→ **REQUIRED ACTION**
Every record must be copied exactly. Leave nothing out.

Source data:
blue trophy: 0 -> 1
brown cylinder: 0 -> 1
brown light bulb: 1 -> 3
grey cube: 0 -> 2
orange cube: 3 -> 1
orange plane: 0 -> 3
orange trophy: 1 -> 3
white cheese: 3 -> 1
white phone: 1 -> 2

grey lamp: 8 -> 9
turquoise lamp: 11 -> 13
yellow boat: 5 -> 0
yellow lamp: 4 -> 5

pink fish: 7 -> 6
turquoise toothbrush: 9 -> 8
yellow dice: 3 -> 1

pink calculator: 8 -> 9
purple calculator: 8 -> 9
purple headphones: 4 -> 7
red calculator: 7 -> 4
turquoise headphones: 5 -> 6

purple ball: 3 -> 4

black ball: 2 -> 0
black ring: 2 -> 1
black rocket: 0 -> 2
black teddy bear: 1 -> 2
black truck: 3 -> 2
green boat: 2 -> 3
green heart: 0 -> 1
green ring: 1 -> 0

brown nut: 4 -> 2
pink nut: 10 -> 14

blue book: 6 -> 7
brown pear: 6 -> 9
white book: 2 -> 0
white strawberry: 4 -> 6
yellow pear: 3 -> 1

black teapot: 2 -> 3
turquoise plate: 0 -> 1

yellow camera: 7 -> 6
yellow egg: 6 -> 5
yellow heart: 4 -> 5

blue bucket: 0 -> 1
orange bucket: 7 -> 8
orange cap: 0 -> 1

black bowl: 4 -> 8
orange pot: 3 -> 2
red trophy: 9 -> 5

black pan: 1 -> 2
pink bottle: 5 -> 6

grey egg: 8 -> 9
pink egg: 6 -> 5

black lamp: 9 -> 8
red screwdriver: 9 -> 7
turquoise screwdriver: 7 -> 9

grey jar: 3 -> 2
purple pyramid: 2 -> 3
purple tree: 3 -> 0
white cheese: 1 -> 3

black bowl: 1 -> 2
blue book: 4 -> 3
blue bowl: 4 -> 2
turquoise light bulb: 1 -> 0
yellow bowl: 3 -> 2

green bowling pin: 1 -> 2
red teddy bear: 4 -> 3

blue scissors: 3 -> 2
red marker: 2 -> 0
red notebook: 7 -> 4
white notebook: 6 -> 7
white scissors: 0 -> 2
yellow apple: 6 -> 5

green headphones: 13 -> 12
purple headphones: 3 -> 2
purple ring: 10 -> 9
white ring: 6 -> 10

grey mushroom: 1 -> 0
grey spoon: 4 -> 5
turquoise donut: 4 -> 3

→ **RESPONSE FOR THIS EXERCISE**
blue trophy: 0 -> 1
brown cylinder: 0 -> 1
brown light bulb: 1 -> 3
grey cube: 0 -> 2
orange cube: 3 -> 1
orange plane: 0 -> 3
orange trophy: 1 -> 3
white cheese: 3 -> 1
white phone: 1 -> 2

grey lamp: 8 -> 9
turquoise lamp: 11 -> 13
yellow boat: 5 -> 0
yellow lamp: 4 -> 5

pink fish: 7 -> 6
turquoise toothbrush: 9 -> 8
yellow dice: 3 -> 1

pink calculator: 8 -> 9
purple calculator: 8 -> 9
purple headphones: 4 -> 7
red calculator: 7 -> 4
turquoise headphones: 5 -> 6

purple ball: 3 -> 4

black ball: 2 -> 0
black ring: 2 -> 1
black rocket: 0 -> 2
black teddy bear: 1 -> 2
black truck: 3 -> 2
green boat: 2 -> 3
green heart: 0 -> 1
green ring: 1 -> 0

brown nut: 4 -> 2
pink nut: 10 -> 14

blue book: 6 -> 7
brown pear: 6 -> 9
white book: 2 -> 0
white strawberry: 4 -> 6
yellow pear: 3 -> 1

black teapot: 2 -> 3
turquoise plate: 0 -> 1

yellow camera: 7 -> 6
yellow egg: 6 -> 5
yellow heart: 4 -> 5

blue bucket: 0 -> 1
orange bucket: 7 -> 8
orange cap: 0 -> 1

black bowl: 4 -> 8
orange pot: 3 -> 2
red trophy: 9 -> 5

black pan: 1 -> 2
pink bottle: 5 -> 6

grey egg: 8 -> 9
pink egg: 6 -> 5

black lamp: 9 -> 8
red screwdriver: 9 -> 7
turquoise screwdriver: 7 -> 9

grey jar: 3 -> 2
purple pyramid: 2 -> 3
purple tree: 3 -> 0
white cheese: 1 -> 3

black bowl: 1 -> 2
blue book: 4 -> 3
blue bowl: 4 -> 2
turquoise light bulb: 1 -> 0
yellow bowl: 3 -> 2

green bowling pin: 1 -> 2
red teddy bear: 4 -> 3

blue scissors: 3 -> 2
red marker: 2 -> 0
red notebook: 7 -> 4
white notebook: 6 -> 7
white scissors: 0 -> 2
yellow apple: 6 -> 5

green headphones: 13 -> 12
purple headphones: 3 -> 2
purple ring: 10 -> 9
white ring: 6 -> 10

grey mushroom: 1 -> 0
grey spoon: 4 -> 5
turquoise donut: 4 -> 3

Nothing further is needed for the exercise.